▶ Problem details
Lines that include "brown" make up the answer; copy all of them from the data below.

.....

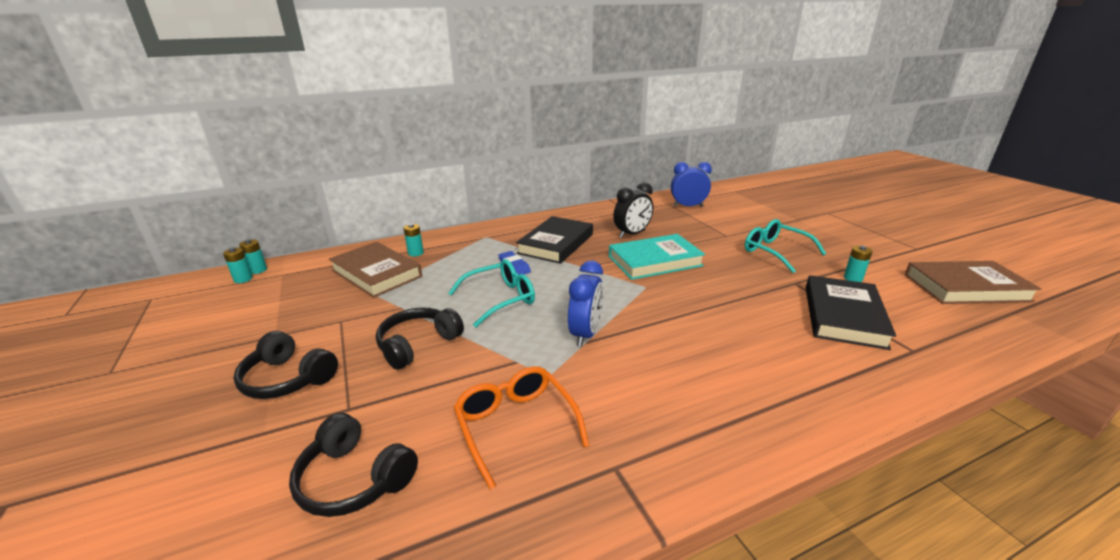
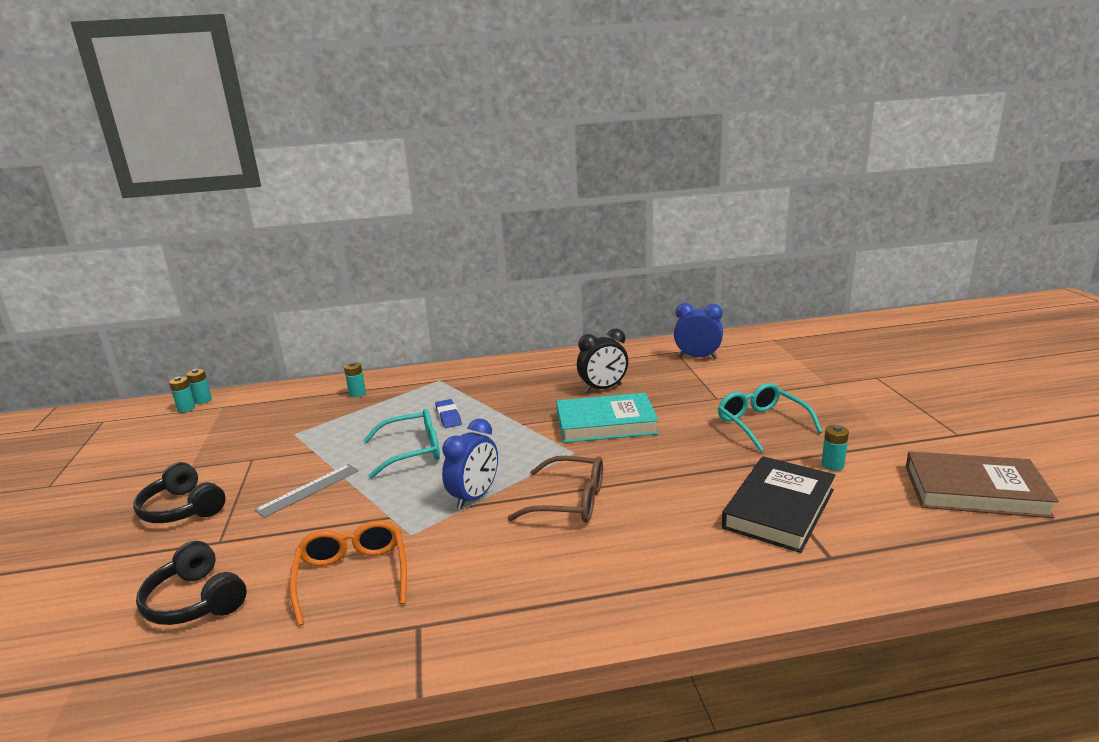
camera: 15 degrees right, 5 degrees down
brown book [329,242,422,298] -> none
black headphones [376,308,464,370] -> grey ruler [254,464,359,518]
black book [516,216,593,264] -> none
none -> brown glasses [507,456,603,522]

.....

▶ Exercise output
brown book [329,242,422,298] -> none
none -> brown glasses [507,456,603,522]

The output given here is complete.